• [Supplied material]

= = = = = = =

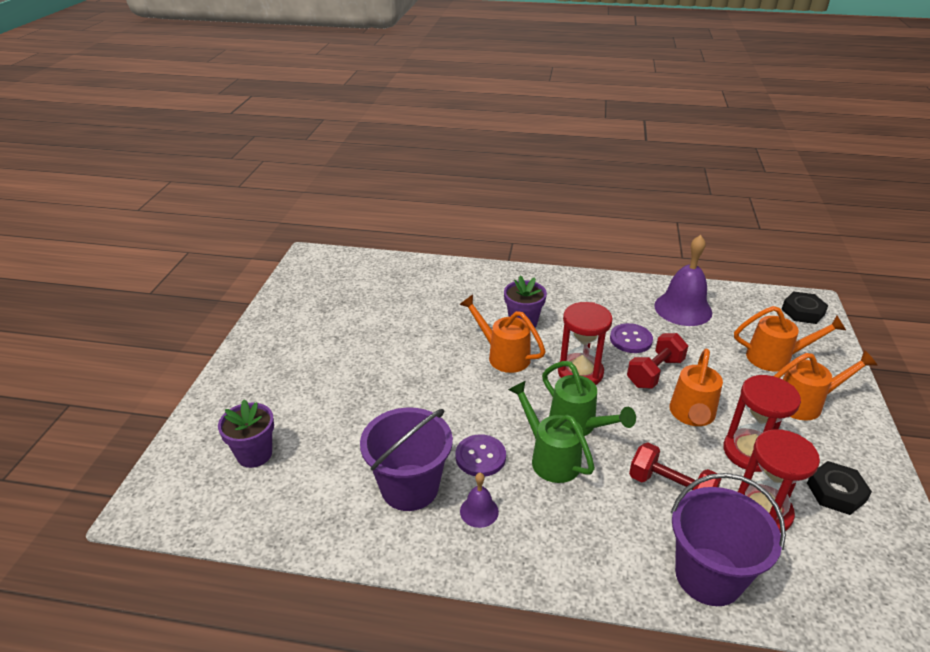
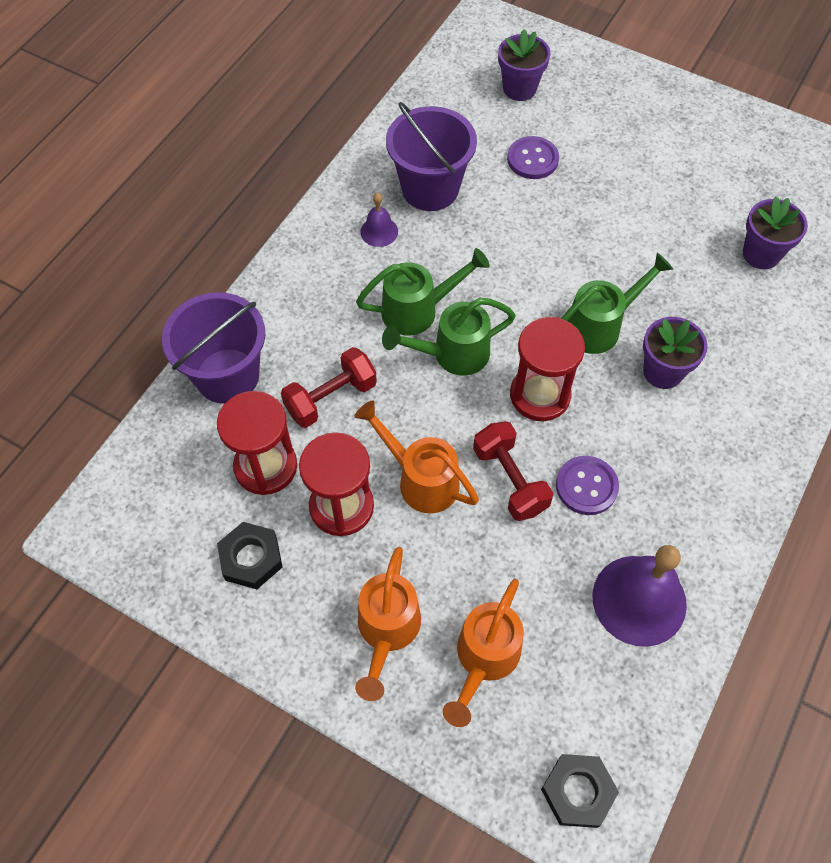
camera: 110 degrees right, 25 degrees up
(401, 297) = (761, 254): none -> purple flower pot
(480, 457) = (444, 252): purple button -> purple button (532, 159)
(503, 355) = (600, 326): orange watering can -> green watering can

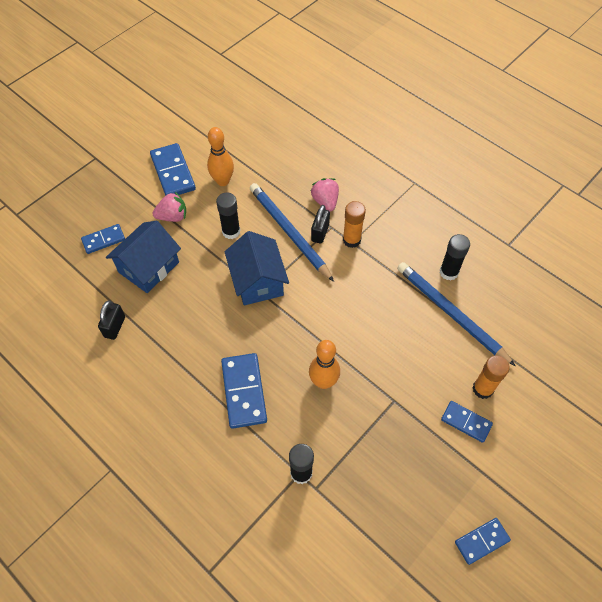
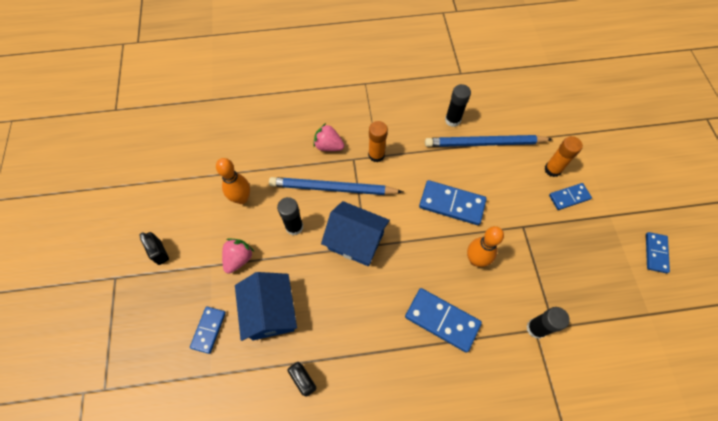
camera: 50 degrees left, 5 degrees up
(173, 172) = (196, 228): blue domino -> blue domino (452, 204)
(320, 233) = (352, 169): black padlock -> black padlock (159, 252)

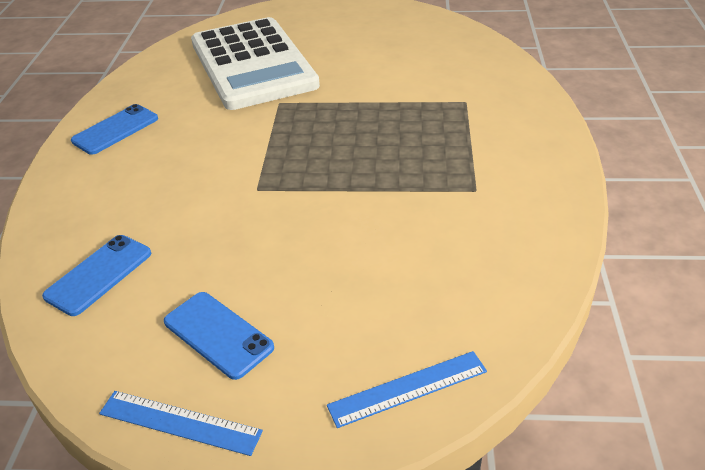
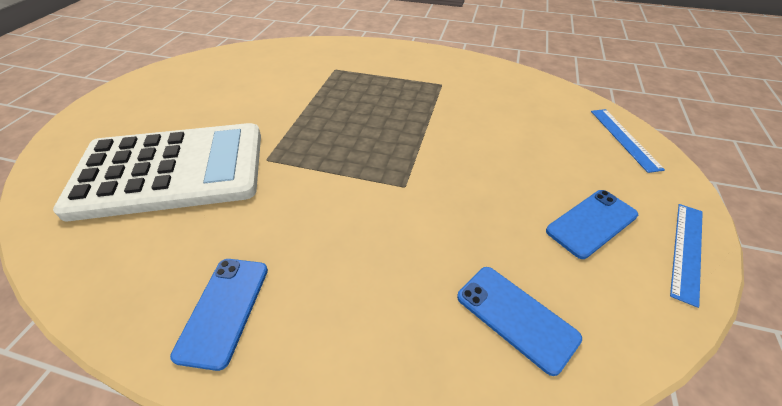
camera: 80 degrees left, 5 degrees up
(115, 130) = (223, 310): blue phone -> blue phone turned 45 degrees clockwise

= = = = = = =

• [Your instructions]
Because the pictures are not wanted, retype only the text of every record, exactly as given.

• [Solution to this task]
camera: 110 degrees right, 25 degrees up
(401, 297) = (761, 254): none -> purple flower pot
(480, 457) = (444, 252): purple button -> purple button (532, 159)
(503, 355) = (600, 326): orange watering can -> green watering can

camera: 50 degrees left, 5 degrees up
(173, 172) = (196, 228): blue domino -> blue domino (452, 204)
(320, 233) = (352, 169): black padlock -> black padlock (159, 252)

camera: 80 degrees left, 5 degrees up
(115, 130) = (223, 310): blue phone -> blue phone turned 45 degrees clockwise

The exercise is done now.